## Zadanie do wykonania:
Odszukaj w pozycjach poniżej wszystkie wiersze zawierające słowo „Viola” i przepisz każdy z nich.

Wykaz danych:
--

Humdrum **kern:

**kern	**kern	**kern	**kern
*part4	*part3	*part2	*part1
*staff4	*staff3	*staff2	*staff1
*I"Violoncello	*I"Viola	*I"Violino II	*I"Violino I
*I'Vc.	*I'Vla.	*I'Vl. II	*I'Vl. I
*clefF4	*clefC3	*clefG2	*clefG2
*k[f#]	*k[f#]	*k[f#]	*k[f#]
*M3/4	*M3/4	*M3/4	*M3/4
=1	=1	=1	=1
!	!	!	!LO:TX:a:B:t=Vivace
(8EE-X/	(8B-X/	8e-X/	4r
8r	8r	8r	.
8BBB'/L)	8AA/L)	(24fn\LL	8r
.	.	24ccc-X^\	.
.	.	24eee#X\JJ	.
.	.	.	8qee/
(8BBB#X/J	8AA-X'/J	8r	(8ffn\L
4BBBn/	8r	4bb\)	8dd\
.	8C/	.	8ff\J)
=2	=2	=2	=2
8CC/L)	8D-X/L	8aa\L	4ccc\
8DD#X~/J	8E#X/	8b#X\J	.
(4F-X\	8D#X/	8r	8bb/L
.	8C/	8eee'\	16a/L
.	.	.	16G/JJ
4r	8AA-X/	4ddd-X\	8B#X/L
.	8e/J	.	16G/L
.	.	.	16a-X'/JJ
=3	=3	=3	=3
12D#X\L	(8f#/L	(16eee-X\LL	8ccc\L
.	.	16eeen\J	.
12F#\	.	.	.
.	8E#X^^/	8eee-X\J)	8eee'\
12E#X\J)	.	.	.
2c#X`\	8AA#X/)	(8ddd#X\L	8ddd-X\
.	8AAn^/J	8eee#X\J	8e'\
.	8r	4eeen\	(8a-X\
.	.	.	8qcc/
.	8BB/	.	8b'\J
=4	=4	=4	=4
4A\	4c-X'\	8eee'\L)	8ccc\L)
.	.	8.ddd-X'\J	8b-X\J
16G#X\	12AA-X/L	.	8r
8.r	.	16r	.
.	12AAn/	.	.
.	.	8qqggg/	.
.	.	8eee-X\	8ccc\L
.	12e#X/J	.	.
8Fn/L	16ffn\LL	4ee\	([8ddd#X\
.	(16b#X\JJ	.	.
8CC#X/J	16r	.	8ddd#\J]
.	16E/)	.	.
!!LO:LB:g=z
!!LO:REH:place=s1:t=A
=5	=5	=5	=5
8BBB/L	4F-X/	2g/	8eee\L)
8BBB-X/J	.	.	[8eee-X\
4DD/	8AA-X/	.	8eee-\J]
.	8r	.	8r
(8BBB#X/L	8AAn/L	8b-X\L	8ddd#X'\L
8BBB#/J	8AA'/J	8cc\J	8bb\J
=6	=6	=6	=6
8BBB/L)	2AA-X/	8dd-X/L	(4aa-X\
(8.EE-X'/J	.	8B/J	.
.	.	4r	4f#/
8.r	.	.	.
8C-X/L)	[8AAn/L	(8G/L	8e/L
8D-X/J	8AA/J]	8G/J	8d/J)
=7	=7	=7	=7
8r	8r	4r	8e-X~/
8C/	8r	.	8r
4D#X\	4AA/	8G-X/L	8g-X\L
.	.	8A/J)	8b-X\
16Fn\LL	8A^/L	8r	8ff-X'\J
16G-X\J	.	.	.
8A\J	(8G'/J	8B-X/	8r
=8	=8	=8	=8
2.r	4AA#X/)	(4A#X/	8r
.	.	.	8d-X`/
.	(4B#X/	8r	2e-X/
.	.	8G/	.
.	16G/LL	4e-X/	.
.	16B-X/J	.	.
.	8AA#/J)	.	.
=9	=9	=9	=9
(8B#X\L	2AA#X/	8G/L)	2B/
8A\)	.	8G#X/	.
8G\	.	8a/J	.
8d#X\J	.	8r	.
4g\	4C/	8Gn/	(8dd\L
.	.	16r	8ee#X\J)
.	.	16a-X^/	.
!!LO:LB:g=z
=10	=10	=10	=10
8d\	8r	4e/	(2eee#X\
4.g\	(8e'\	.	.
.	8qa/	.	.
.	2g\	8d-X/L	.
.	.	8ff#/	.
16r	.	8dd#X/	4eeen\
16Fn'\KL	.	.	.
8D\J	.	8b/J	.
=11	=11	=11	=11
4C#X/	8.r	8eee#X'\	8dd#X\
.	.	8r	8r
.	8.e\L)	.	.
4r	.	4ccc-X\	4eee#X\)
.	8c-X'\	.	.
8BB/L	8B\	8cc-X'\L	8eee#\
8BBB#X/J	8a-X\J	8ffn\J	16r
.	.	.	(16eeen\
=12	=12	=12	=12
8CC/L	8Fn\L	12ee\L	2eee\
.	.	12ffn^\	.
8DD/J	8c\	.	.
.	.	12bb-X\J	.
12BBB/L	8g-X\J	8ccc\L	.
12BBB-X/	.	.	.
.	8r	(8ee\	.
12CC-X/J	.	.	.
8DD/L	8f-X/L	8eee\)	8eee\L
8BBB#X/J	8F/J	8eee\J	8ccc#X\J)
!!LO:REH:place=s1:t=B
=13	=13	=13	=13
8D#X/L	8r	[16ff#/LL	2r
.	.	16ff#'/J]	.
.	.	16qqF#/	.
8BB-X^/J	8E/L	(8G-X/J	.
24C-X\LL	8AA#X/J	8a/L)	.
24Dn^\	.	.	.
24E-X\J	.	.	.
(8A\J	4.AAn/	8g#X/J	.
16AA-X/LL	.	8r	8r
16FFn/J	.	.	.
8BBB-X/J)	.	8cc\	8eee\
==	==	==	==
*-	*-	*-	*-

--

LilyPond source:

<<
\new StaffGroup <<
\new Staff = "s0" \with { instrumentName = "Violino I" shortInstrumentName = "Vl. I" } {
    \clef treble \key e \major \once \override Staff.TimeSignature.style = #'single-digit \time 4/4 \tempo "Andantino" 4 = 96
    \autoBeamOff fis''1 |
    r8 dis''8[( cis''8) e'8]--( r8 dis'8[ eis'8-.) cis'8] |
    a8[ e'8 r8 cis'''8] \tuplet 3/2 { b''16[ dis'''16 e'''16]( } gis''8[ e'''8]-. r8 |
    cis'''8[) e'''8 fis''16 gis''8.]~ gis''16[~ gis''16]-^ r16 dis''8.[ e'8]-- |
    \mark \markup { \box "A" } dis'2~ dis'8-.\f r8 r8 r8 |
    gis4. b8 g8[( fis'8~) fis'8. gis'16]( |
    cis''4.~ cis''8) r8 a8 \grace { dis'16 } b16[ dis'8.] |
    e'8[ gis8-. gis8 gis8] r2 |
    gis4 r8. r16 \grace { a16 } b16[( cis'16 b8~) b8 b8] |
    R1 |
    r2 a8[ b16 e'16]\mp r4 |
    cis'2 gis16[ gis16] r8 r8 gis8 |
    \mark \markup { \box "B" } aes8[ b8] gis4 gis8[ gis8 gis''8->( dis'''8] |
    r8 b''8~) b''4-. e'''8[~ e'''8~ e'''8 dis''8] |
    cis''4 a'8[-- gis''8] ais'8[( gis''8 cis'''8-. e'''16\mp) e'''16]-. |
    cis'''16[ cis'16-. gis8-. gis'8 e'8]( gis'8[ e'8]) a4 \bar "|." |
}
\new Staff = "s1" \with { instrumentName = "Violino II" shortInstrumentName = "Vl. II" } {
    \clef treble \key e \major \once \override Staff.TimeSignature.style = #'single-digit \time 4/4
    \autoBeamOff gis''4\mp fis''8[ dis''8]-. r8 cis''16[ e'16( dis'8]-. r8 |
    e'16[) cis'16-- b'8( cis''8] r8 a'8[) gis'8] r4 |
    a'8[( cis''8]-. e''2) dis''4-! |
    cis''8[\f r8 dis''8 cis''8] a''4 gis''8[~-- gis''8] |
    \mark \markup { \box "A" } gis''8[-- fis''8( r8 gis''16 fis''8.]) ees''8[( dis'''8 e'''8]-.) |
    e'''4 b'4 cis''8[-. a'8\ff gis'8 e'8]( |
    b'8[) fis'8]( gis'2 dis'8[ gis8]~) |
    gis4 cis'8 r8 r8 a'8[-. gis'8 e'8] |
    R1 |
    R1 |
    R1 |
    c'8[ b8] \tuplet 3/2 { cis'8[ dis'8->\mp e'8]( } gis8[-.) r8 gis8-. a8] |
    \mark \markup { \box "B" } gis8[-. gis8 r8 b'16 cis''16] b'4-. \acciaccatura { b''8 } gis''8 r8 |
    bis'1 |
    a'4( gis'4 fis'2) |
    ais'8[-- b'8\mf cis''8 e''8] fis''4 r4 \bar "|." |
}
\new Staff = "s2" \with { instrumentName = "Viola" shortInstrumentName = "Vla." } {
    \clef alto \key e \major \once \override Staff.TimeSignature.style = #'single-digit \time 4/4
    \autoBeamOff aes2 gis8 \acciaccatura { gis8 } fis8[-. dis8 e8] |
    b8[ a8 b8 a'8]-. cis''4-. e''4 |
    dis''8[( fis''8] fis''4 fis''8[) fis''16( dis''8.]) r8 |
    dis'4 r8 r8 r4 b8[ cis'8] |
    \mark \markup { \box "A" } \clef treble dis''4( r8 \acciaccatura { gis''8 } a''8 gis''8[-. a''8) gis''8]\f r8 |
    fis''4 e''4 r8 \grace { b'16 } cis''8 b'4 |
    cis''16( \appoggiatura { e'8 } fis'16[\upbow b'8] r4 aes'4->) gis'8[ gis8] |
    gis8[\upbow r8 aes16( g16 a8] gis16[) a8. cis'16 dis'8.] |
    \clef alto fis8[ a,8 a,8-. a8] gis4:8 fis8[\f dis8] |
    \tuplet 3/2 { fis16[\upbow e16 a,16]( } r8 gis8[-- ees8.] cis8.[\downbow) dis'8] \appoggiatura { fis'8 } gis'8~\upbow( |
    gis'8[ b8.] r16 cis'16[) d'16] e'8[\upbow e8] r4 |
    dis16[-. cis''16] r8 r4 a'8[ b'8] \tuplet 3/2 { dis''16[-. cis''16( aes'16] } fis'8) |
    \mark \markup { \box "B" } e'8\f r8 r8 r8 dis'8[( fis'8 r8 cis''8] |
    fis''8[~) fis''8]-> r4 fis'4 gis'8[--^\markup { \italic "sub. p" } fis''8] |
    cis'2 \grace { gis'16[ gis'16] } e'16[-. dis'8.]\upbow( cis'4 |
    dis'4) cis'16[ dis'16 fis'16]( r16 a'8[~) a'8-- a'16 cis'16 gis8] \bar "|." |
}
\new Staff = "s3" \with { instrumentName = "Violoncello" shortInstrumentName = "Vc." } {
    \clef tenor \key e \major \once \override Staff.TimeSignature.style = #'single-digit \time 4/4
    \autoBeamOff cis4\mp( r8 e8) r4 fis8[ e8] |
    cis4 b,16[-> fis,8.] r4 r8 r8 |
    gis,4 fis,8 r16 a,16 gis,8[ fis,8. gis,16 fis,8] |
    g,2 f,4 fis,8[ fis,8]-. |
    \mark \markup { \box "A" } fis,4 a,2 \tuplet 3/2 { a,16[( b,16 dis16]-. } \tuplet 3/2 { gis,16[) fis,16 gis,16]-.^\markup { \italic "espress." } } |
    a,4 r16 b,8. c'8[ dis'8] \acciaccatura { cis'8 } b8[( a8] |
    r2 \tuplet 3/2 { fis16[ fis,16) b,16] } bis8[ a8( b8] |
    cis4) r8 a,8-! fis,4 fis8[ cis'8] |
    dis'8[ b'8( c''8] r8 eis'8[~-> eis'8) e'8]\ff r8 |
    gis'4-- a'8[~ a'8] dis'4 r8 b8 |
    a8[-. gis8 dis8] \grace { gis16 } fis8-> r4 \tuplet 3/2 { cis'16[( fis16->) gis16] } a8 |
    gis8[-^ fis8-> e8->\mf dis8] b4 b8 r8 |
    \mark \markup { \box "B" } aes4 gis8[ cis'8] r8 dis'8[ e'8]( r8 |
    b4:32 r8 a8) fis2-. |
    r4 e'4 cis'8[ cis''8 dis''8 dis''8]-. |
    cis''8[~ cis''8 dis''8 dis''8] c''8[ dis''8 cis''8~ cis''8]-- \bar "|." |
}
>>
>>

--

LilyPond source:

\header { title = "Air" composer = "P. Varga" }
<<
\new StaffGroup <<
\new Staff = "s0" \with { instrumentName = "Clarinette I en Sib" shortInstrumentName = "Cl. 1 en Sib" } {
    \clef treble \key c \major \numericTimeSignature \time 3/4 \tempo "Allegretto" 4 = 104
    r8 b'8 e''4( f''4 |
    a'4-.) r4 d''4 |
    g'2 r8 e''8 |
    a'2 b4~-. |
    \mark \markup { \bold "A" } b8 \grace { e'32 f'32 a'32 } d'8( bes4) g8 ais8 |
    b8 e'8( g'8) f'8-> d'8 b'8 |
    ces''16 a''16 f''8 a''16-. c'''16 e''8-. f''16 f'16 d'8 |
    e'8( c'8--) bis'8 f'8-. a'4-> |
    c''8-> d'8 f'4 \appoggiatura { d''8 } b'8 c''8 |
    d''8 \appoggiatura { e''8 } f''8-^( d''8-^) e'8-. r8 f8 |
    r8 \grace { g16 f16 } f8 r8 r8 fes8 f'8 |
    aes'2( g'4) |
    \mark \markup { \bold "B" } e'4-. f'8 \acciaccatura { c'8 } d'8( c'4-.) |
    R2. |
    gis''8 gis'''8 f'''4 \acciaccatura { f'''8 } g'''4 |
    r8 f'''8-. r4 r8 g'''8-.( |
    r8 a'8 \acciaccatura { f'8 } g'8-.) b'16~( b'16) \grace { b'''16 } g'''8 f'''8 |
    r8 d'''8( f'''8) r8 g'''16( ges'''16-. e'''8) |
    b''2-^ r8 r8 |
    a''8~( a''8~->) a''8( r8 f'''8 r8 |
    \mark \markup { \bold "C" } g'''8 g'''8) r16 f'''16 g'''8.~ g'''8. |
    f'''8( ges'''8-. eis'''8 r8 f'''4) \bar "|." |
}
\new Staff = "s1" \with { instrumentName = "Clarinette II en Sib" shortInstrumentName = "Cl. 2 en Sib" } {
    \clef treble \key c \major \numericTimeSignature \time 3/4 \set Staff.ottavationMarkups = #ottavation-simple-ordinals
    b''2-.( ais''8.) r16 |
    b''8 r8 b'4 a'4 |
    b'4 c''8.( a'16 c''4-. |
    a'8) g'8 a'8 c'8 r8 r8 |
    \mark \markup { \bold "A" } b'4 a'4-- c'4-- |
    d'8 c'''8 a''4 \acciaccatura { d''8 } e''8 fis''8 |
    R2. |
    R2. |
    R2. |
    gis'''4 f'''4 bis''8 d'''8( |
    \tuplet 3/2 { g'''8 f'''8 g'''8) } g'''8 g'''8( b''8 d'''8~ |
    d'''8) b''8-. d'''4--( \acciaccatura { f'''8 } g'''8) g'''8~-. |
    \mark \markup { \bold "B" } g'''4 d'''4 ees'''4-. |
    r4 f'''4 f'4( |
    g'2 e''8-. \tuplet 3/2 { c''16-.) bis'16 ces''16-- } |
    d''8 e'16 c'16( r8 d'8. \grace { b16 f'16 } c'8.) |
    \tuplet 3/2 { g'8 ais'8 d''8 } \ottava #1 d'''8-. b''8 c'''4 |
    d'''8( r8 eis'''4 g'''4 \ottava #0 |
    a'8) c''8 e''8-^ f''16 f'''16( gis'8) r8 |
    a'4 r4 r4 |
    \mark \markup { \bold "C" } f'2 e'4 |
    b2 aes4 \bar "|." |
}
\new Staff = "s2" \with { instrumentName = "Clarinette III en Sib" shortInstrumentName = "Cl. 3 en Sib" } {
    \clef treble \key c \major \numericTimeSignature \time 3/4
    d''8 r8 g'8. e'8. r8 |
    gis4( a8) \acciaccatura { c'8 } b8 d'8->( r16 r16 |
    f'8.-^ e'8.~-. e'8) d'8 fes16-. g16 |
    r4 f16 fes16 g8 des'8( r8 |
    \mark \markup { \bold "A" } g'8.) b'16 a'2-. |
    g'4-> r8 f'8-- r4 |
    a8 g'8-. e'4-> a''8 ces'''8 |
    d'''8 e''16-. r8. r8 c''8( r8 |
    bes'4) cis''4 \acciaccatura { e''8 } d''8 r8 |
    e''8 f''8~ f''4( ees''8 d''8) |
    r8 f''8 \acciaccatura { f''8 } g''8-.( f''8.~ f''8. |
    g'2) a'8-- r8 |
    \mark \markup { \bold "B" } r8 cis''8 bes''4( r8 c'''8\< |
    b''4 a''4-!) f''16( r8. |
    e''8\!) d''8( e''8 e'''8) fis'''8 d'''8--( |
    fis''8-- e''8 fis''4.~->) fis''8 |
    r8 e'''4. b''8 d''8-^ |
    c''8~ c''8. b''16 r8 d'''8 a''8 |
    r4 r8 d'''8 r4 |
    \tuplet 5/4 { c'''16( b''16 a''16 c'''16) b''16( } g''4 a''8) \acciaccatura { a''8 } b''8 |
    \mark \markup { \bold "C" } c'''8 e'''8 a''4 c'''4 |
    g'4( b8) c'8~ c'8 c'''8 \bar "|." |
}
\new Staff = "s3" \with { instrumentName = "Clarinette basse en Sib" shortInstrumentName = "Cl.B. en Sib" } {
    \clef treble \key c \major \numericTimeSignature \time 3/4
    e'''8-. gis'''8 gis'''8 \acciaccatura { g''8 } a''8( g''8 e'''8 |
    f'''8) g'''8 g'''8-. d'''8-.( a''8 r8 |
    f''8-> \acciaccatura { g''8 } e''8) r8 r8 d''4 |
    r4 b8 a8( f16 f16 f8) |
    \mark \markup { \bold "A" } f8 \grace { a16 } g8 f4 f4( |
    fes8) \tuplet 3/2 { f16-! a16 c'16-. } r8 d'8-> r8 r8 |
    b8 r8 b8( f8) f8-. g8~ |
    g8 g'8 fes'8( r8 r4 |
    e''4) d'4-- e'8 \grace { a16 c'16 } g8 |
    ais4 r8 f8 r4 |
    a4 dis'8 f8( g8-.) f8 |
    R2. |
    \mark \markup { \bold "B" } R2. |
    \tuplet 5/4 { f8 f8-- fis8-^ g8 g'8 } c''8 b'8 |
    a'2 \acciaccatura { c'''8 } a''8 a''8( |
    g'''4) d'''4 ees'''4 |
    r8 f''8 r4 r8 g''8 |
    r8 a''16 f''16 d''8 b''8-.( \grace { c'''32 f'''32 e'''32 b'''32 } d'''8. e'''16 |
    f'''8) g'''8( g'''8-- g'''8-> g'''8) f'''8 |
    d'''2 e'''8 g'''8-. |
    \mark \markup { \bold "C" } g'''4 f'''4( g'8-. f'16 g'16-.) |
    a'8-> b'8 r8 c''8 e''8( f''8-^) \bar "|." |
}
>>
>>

--

## Pełny wynik:
*I"Violoncello	*I"Viola	*I"Violino II	*I"Violino I
\new Staff = "s2" \with { instrumentName = "Viola" shortInstrumentName = "Vla." } {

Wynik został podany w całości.